### TASK ITEM
Reproduce, with no alteration, the span of lines that begins at the line containing "106 293 156)" and ends at the last line of the records, both ends included, and nothing else.

### ENTRIES SUPPLIED
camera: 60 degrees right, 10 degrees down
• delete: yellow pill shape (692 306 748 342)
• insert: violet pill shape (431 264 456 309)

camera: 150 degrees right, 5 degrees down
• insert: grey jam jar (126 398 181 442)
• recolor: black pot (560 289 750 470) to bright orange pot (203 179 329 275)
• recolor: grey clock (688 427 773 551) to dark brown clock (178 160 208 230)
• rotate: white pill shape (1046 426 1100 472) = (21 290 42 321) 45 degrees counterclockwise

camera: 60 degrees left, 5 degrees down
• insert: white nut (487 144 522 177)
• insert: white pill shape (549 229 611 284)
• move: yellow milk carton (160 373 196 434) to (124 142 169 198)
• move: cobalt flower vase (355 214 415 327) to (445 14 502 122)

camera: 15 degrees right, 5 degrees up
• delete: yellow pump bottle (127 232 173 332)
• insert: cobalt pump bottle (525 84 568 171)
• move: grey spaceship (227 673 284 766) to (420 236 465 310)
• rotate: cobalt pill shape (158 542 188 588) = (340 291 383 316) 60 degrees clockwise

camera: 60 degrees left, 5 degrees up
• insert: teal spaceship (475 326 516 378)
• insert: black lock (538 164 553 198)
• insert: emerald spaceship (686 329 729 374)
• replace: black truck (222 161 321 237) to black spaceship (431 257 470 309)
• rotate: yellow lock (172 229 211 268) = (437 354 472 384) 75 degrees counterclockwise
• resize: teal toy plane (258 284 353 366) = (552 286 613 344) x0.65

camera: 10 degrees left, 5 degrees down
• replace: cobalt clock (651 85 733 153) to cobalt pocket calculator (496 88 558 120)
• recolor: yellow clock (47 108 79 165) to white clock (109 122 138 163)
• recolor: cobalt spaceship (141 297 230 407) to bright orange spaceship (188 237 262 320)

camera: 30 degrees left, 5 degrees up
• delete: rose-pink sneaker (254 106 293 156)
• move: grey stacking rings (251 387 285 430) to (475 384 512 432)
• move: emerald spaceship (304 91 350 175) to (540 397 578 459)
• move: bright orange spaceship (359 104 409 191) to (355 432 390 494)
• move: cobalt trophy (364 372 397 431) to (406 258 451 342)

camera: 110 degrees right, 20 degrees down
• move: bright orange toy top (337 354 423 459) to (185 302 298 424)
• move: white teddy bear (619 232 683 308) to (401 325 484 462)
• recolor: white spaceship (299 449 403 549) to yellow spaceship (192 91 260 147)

### SOLVED PROBLEM
• delete: rose-pink sneaker (254 106 293 156)
• move: grey stacking rings (251 387 285 430) to (475 384 512 432)
• move: emerald spaceship (304 91 350 175) to (540 397 578 459)
• move: bright orange spaceship (359 104 409 191) to (355 432 390 494)
• move: cobalt trophy (364 372 397 431) to (406 258 451 342)

camera: 110 degrees right, 20 degrees down
• move: bright orange toy top (337 354 423 459) to (185 302 298 424)
• move: white teddy bear (619 232 683 308) to (401 325 484 462)
• recolor: white spaceship (299 449 403 549) to yellow spaceship (192 91 260 147)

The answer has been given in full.